Puoi aggiornare l'elenco qui sotto, partendo dalla riga che contiene "brown diamond: rotated 30 degrees clockwise" e finendo con quella che contiene "brown diamond: rotated 33", sostituendo "purple trapezoid" con "violet trapezoid" e lasciando tutto il resto invariato? Riporta solo quelle righe, senza le immagini.

_Voci dell'elenco_
::::

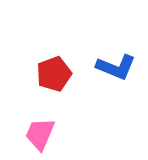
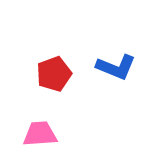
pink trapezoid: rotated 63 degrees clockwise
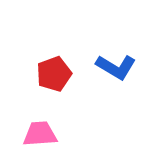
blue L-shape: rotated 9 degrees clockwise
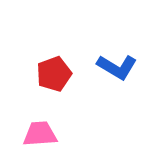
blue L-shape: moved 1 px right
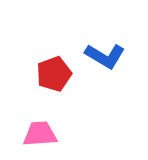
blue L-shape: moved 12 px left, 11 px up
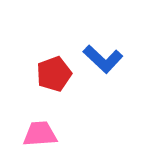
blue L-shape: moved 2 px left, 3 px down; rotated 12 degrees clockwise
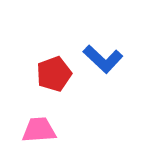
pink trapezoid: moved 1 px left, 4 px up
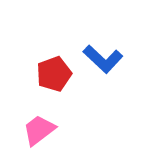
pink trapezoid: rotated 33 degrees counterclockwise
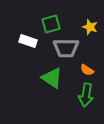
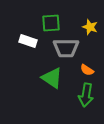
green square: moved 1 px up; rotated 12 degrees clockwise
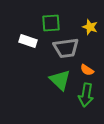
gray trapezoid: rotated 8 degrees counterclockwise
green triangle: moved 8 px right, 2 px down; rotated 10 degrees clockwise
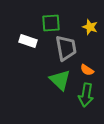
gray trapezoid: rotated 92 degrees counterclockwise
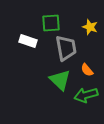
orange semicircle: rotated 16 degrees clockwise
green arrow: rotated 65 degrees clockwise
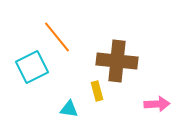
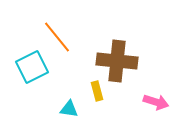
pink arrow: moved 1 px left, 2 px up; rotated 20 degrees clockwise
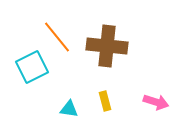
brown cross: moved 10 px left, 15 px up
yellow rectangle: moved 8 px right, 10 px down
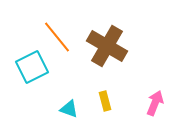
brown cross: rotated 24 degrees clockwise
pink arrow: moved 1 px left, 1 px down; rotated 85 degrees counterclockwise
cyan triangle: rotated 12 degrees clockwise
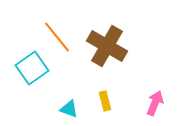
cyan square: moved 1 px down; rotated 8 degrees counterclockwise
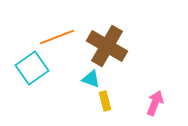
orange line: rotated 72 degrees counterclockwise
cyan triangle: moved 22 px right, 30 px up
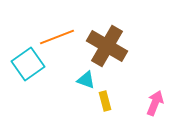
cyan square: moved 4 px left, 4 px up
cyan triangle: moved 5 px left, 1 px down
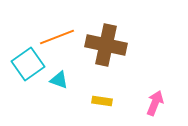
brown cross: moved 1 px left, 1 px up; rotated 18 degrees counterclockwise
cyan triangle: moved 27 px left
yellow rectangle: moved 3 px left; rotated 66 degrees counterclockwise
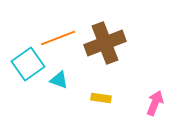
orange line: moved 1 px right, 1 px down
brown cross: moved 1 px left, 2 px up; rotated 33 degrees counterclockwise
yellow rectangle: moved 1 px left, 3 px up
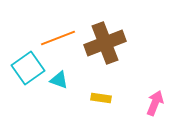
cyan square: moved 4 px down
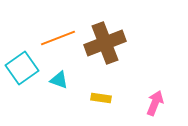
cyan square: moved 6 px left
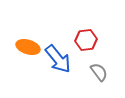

::::

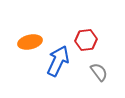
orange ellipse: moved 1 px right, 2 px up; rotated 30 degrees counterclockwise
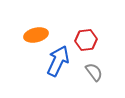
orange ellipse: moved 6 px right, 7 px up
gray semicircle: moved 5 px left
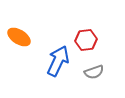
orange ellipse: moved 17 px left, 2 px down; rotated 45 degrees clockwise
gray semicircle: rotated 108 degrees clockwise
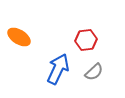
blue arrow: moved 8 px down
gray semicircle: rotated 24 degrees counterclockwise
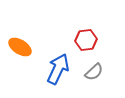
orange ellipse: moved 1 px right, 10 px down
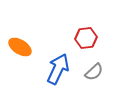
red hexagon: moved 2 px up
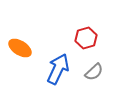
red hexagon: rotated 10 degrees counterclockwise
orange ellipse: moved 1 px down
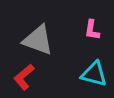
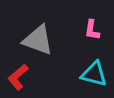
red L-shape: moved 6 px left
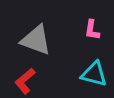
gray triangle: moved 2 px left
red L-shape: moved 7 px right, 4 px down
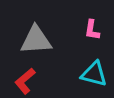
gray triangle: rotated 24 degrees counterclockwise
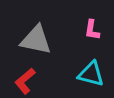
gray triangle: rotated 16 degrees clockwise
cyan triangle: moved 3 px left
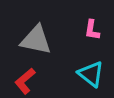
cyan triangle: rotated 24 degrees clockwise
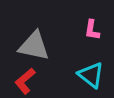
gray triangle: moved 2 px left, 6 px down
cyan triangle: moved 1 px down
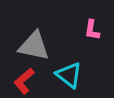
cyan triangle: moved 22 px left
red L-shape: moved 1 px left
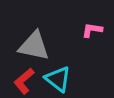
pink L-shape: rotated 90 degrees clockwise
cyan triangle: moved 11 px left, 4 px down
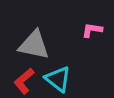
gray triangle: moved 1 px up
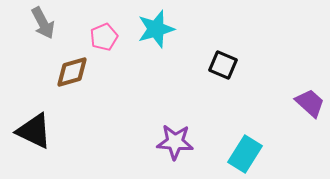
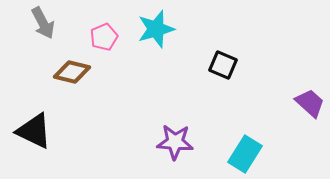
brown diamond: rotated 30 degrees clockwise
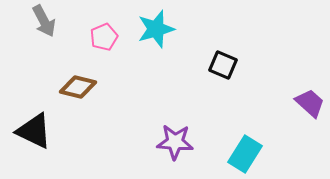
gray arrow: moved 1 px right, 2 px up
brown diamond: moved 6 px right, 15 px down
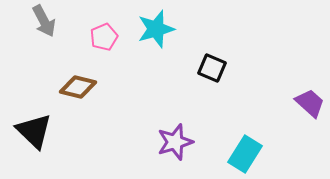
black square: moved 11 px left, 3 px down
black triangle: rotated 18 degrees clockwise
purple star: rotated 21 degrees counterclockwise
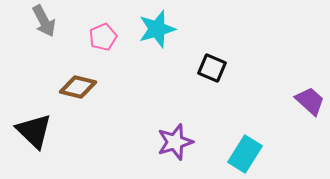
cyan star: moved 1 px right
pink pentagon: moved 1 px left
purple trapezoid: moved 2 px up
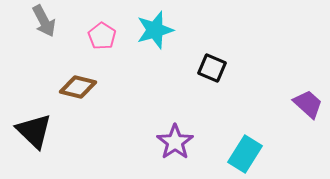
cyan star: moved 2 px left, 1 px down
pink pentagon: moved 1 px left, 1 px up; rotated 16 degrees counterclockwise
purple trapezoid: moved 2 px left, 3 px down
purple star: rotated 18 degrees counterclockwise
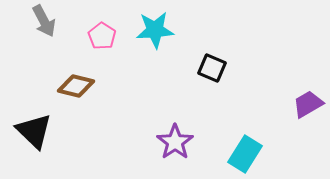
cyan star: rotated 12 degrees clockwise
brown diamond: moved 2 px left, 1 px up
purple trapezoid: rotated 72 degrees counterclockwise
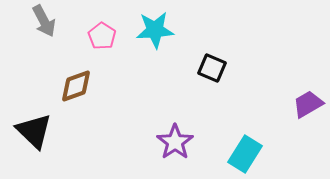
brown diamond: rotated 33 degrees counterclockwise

::::

_Risposta completa_
brown diamond: rotated 30 degrees clockwise
gray arrow: moved 1 px right, 2 px up
brown diamond: moved 6 px right, 15 px down
black square: moved 11 px left, 3 px down
black triangle: rotated 18 degrees clockwise
purple star: rotated 21 degrees counterclockwise
cyan star: moved 1 px right
pink pentagon: moved 1 px left
violet trapezoid: moved 2 px up
cyan star: moved 2 px left, 1 px down
pink pentagon: moved 1 px left, 1 px up; rotated 16 degrees counterclockwise
violet trapezoid: moved 2 px left, 3 px down
purple star: rotated 18 degrees counterclockwise
cyan star: rotated 12 degrees clockwise
brown diamond: moved 2 px left, 1 px up
violet trapezoid: rotated 72 degrees counterclockwise
brown diamond: rotated 33 degrees counterclockwise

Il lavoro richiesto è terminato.